====== GIVEN RECORDS ======

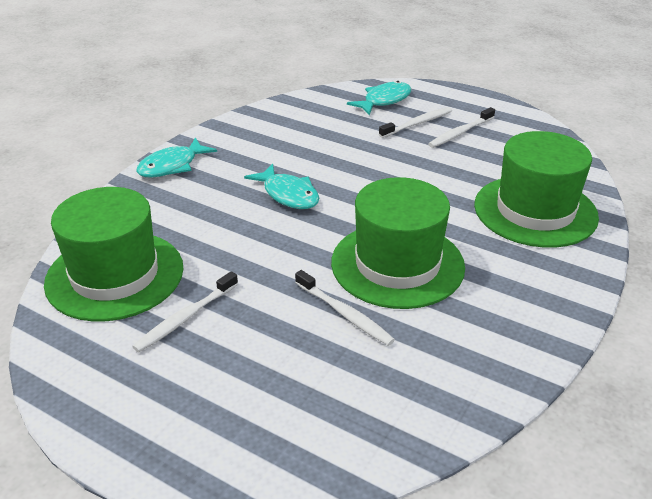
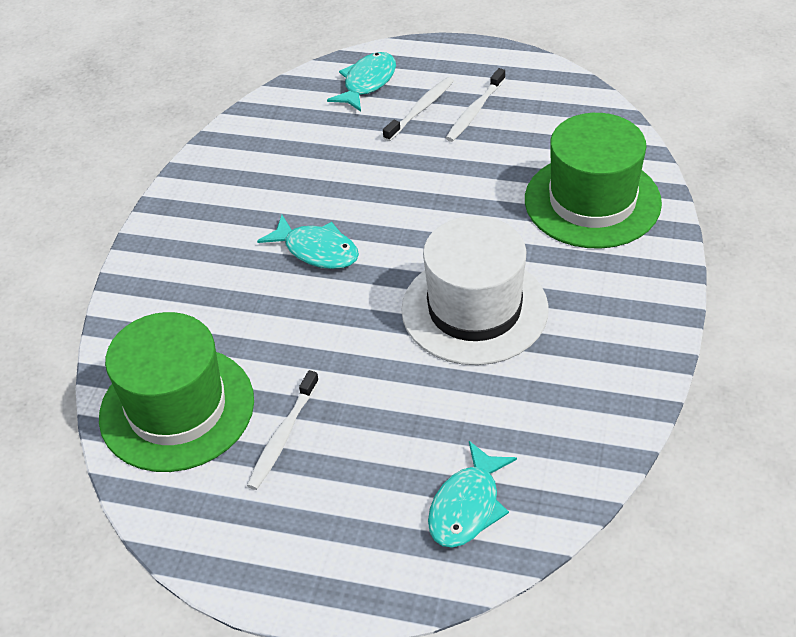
camera: 15 degrees left, 10 degrees up
(172, 166) = (160, 246): turquoise fish -> turquoise fish (467, 506)
(344, 314) = (445, 384): white toothbrush -> none
(397, 264) = (474, 309): green hat -> white hat

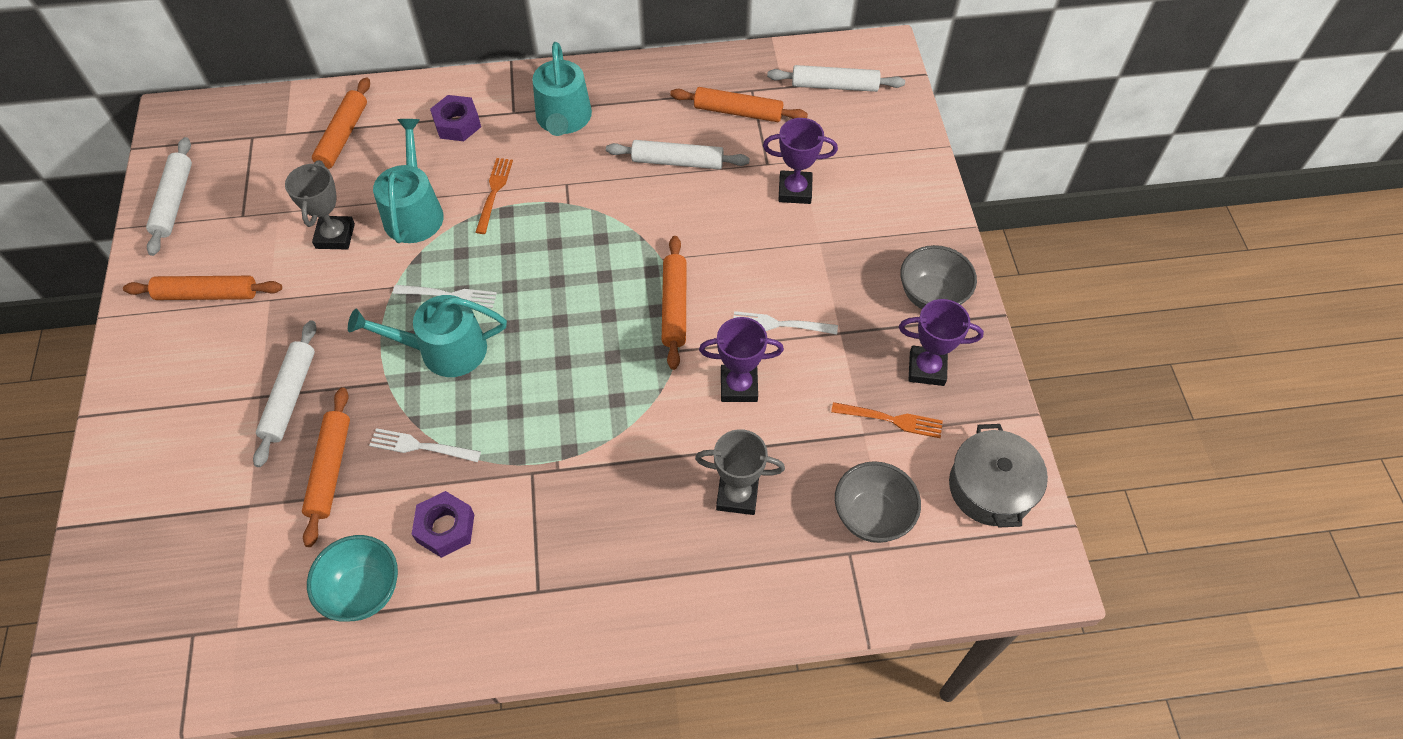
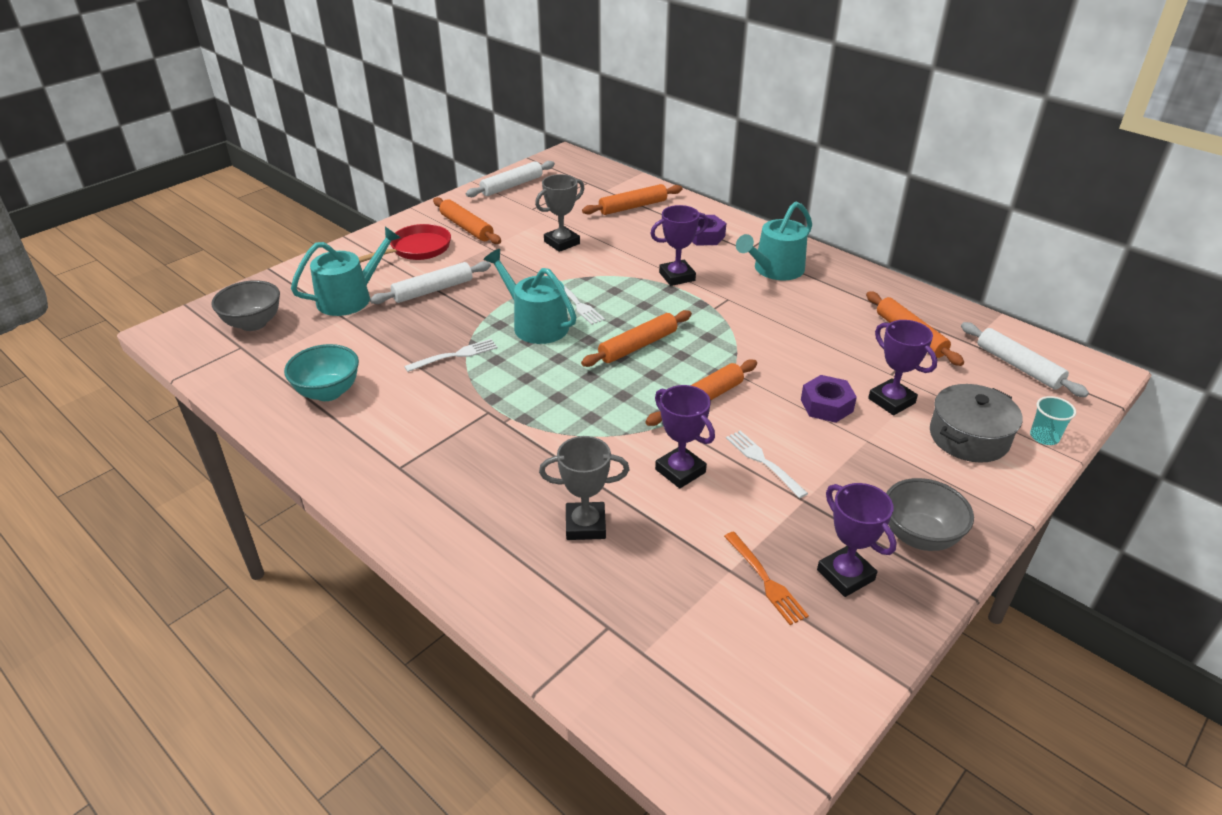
camera: 50 degrees right, 20 degrees down
(195, 364) = (417, 249): none -> red pan
(330, 469) = (400, 332): orange rolling pin -> orange rolling pin (638, 346)
(414, 212) = (618, 258): turquoise watering can -> turquoise watering can (350, 298)
(421, 446) = (455, 355): white fork -> white fork turned 90 degrees clockwise
(445, 528) = (406, 399): purple nut -> purple nut (826, 405)
(494, 192) = (677, 276): orange fork -> purple trophy
(677, 161) = (822, 333): white rolling pin -> none
(737, 495) = (585, 525): grey trophy -> grey trophy turned 60 degrees counterclockwise
(872, 516) = (659, 621): grey bowl -> grey bowl (253, 323)
(911, 142) = (1044, 437): none -> turquoise cup
(991, 487) = (786, 694): grey pot -> grey pot (969, 437)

======

* **TASK DETAILS**
Everything from the line with "(677, 161) = (822, 333): white" to the last line of the entries above is to be retyped exactly. Include both ends.

* **TASK OUTPUT**
(677, 161) = (822, 333): white rolling pin -> none
(737, 495) = (585, 525): grey trophy -> grey trophy turned 60 degrees counterclockwise
(872, 516) = (659, 621): grey bowl -> grey bowl (253, 323)
(911, 142) = (1044, 437): none -> turquoise cup
(991, 487) = (786, 694): grey pot -> grey pot (969, 437)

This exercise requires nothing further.